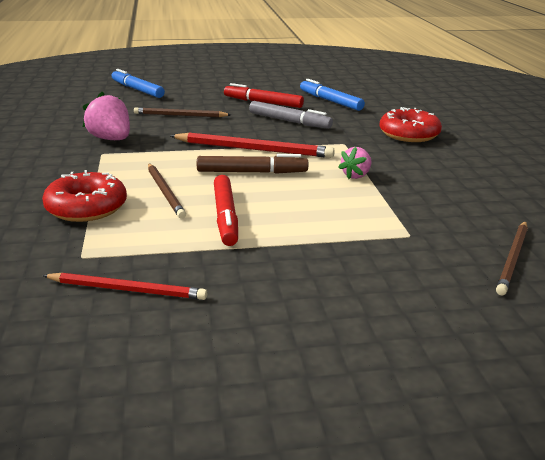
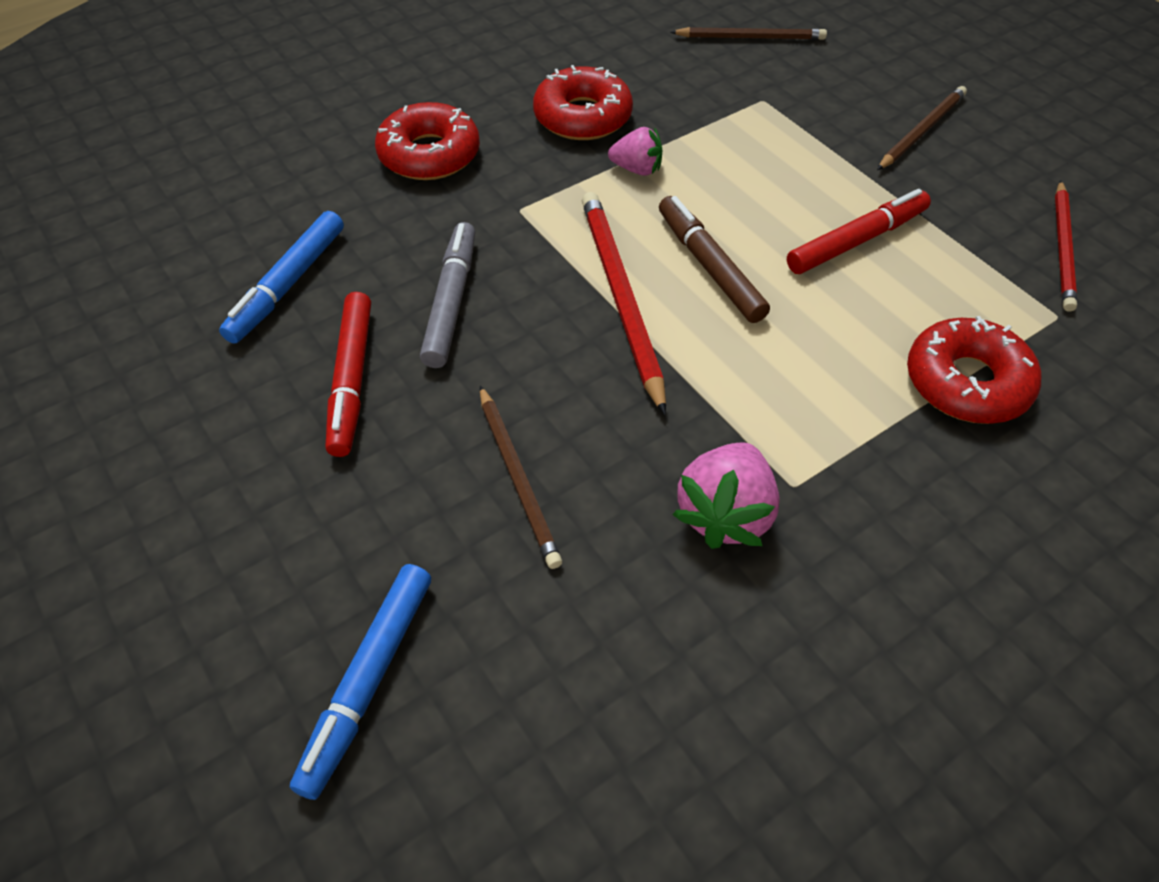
camera: 115 degrees left, 25 degrees up
(127, 290) = (1063, 248): red pencil -> red pencil turned 150 degrees counterclockwise
(165, 192) = (850, 326): brown pencil -> brown pencil (922, 131)
(423, 174) = (582, 117): none -> red donut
----------
Your answer should consist of the lines above that hold the word "degrees", copied exactly.

camera: 115 degrees left, 25 degrees up
(127, 290) = (1063, 248): red pencil -> red pencil turned 150 degrees counterclockwise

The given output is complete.